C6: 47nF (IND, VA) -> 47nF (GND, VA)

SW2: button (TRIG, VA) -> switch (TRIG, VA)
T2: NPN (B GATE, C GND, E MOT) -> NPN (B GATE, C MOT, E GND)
...
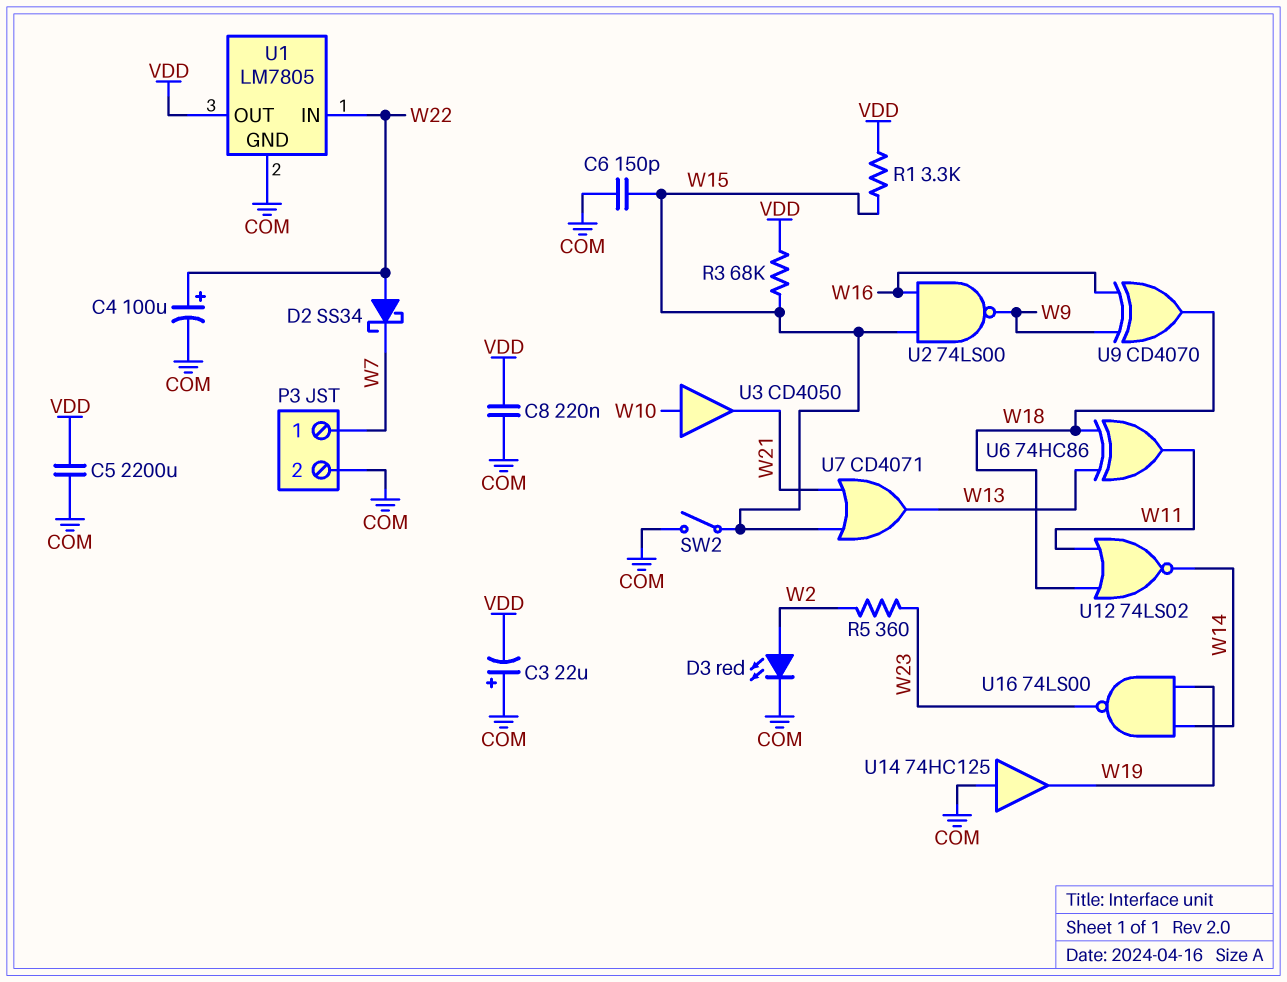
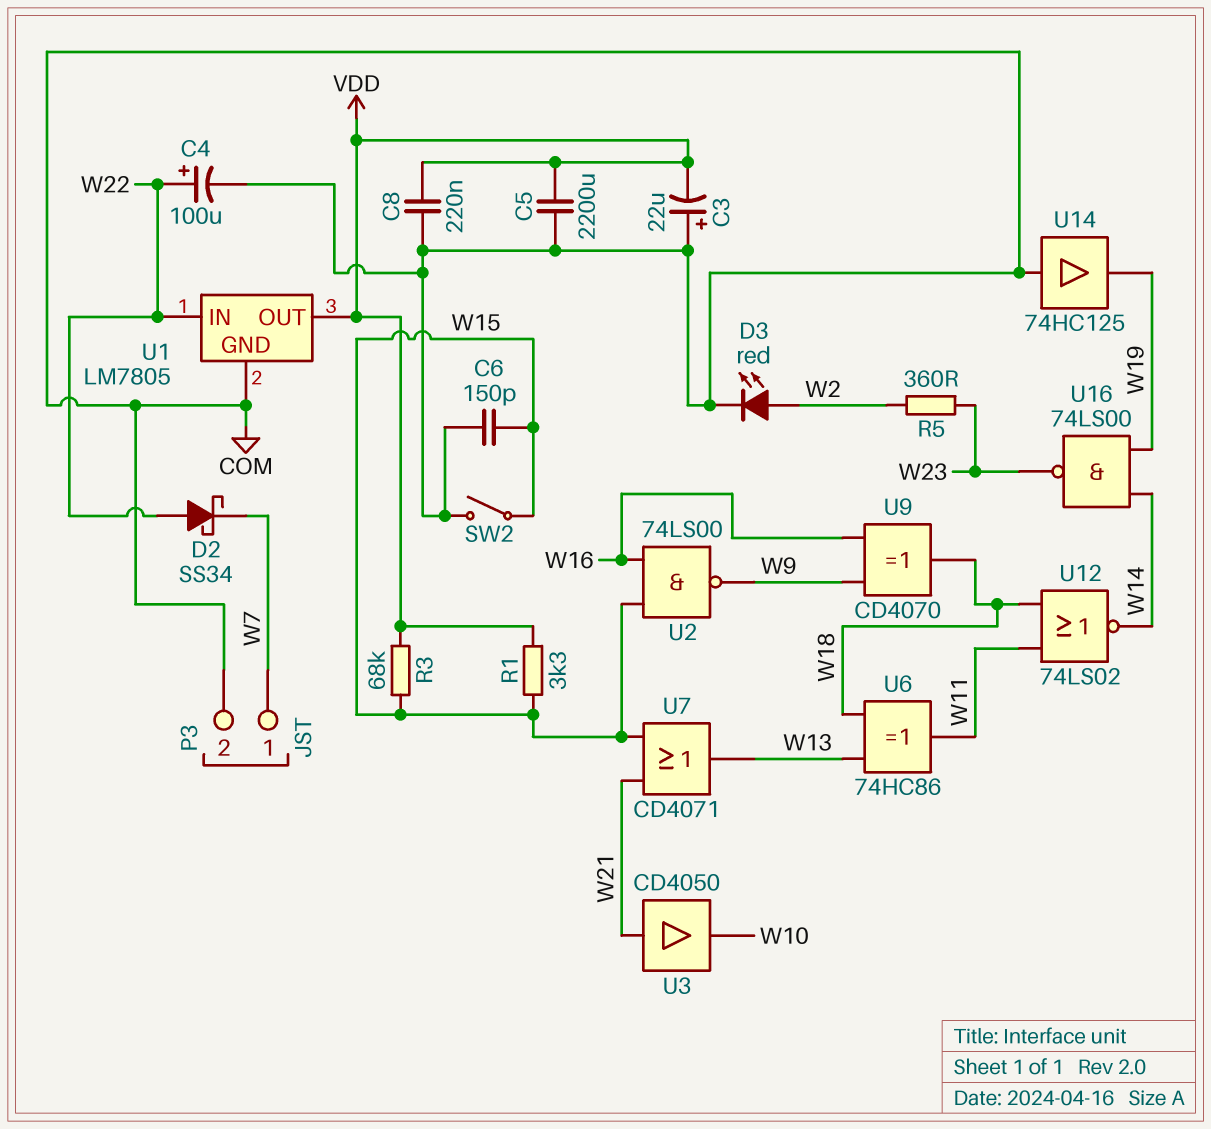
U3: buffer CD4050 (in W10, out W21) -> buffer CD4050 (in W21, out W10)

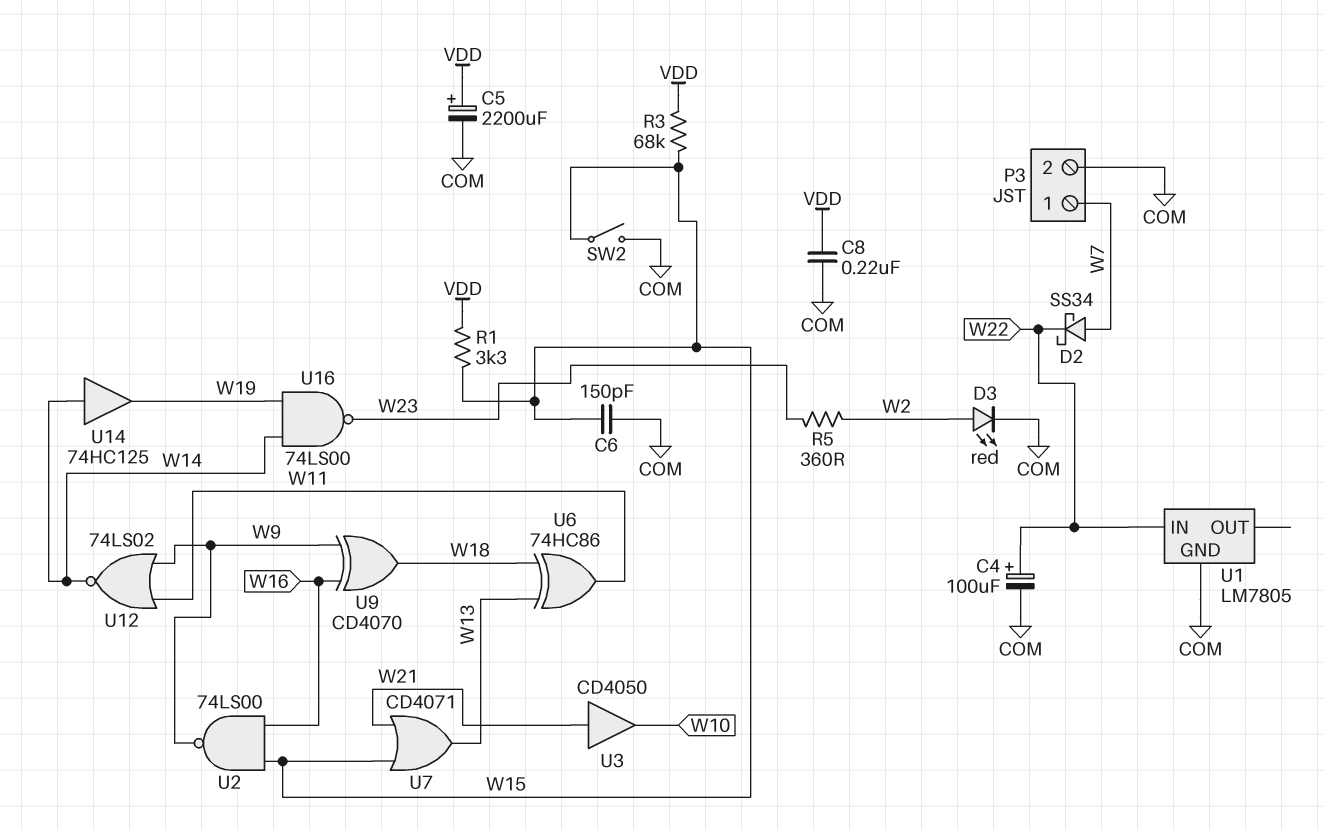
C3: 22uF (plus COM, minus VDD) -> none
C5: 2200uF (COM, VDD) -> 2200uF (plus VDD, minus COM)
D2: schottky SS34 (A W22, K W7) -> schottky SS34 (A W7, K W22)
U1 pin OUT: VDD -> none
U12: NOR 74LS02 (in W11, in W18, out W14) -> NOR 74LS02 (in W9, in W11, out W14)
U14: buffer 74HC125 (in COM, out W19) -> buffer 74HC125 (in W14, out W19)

Prompt:
Copy out each line of the records above that includes "plus".

Exercise response:
C3: 22uF (plus COM, minus VDD) -> none
C5: 2200uF (COM, VDD) -> 2200uF (plus VDD, minus COM)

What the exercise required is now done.